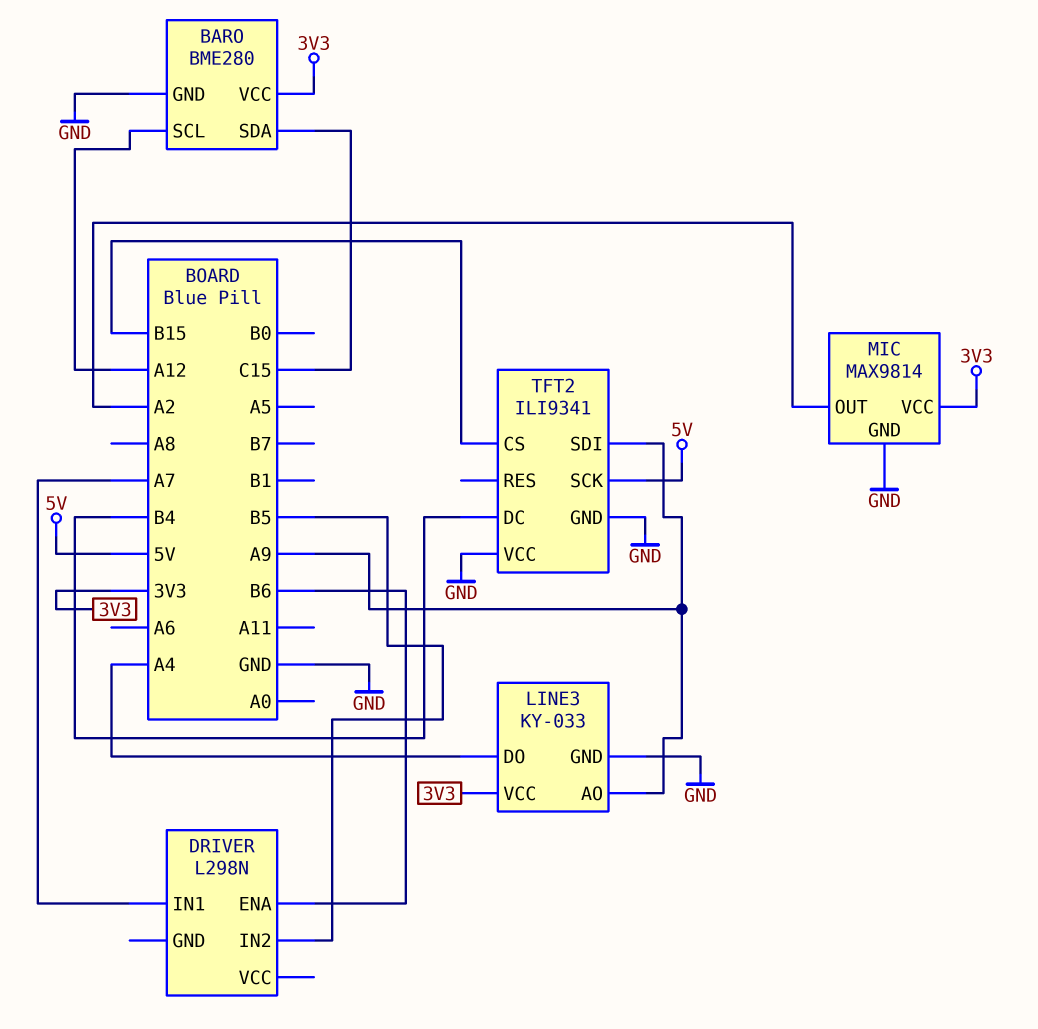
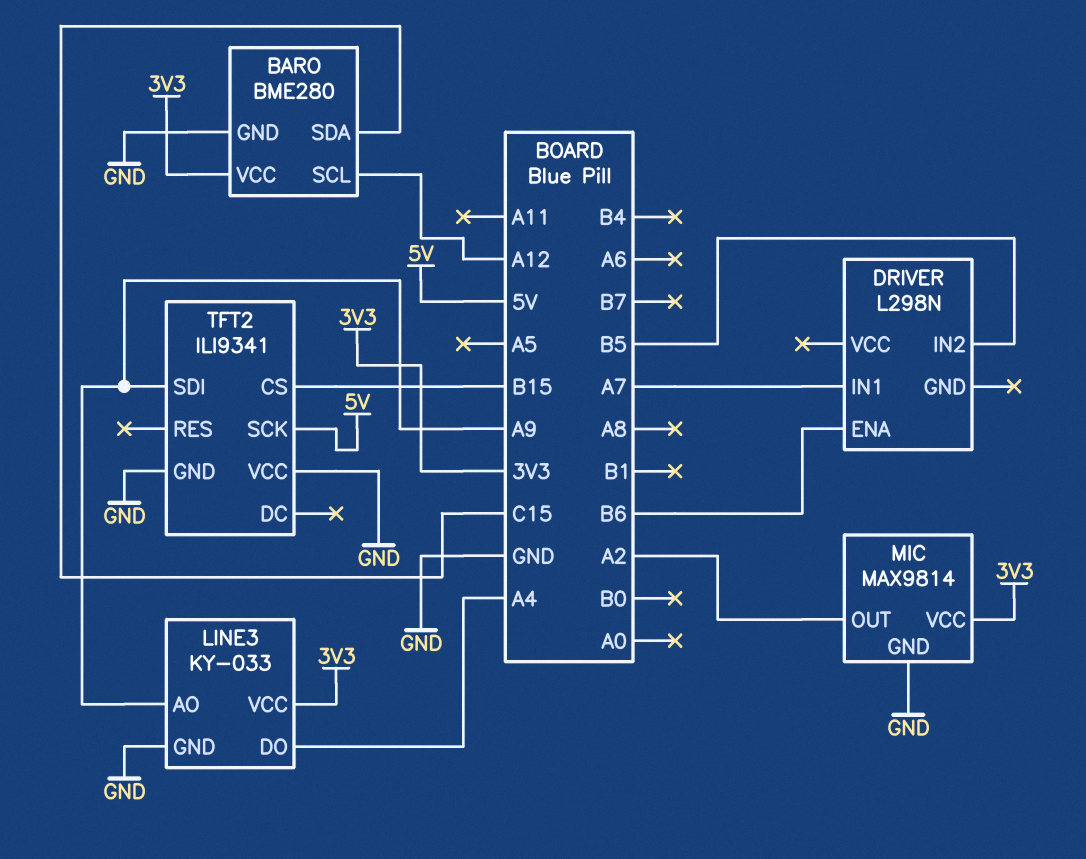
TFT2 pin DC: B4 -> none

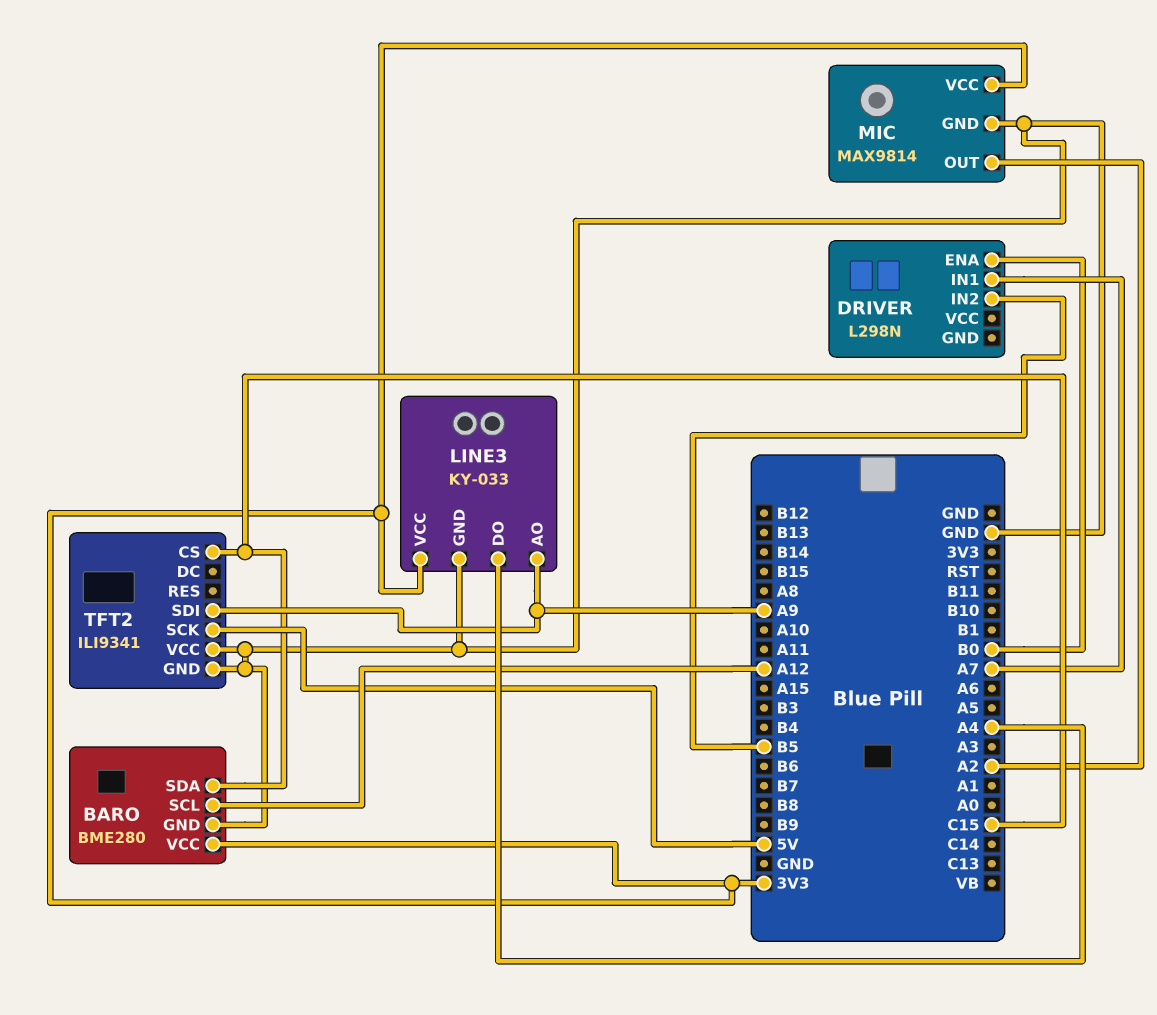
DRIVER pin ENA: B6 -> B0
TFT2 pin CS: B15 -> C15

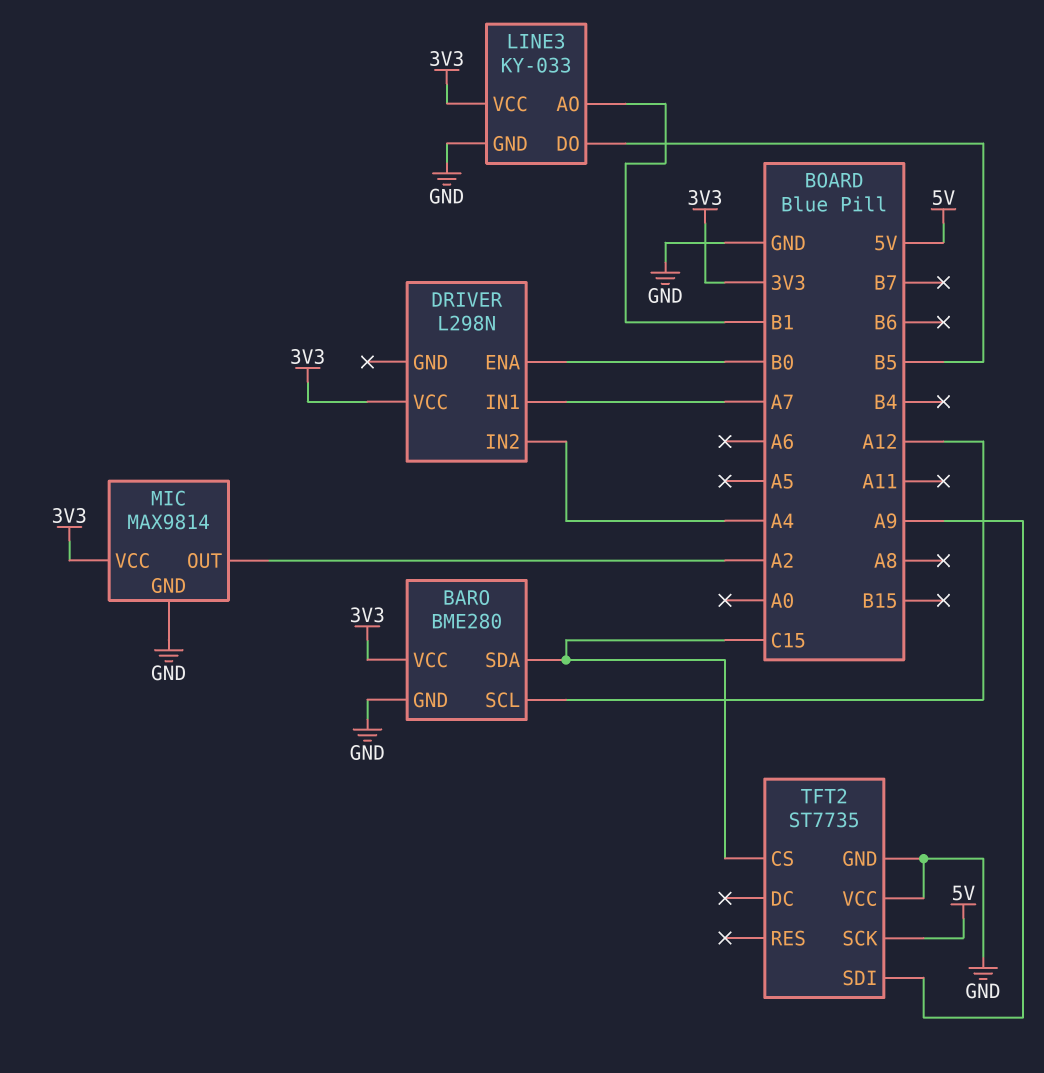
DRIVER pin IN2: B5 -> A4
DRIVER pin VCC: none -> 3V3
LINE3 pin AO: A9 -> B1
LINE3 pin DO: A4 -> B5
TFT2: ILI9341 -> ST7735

WHAT THIS TASK INVOLVES:
Give the data again word for word, without pictures.

RESPONSE AREA:
TFT2 pin DC: B4 -> none

DRIVER pin ENA: B6 -> B0
TFT2 pin CS: B15 -> C15

DRIVER pin IN2: B5 -> A4
DRIVER pin VCC: none -> 3V3
LINE3 pin AO: A9 -> B1
LINE3 pin DO: A4 -> B5
TFT2: ILI9341 -> ST7735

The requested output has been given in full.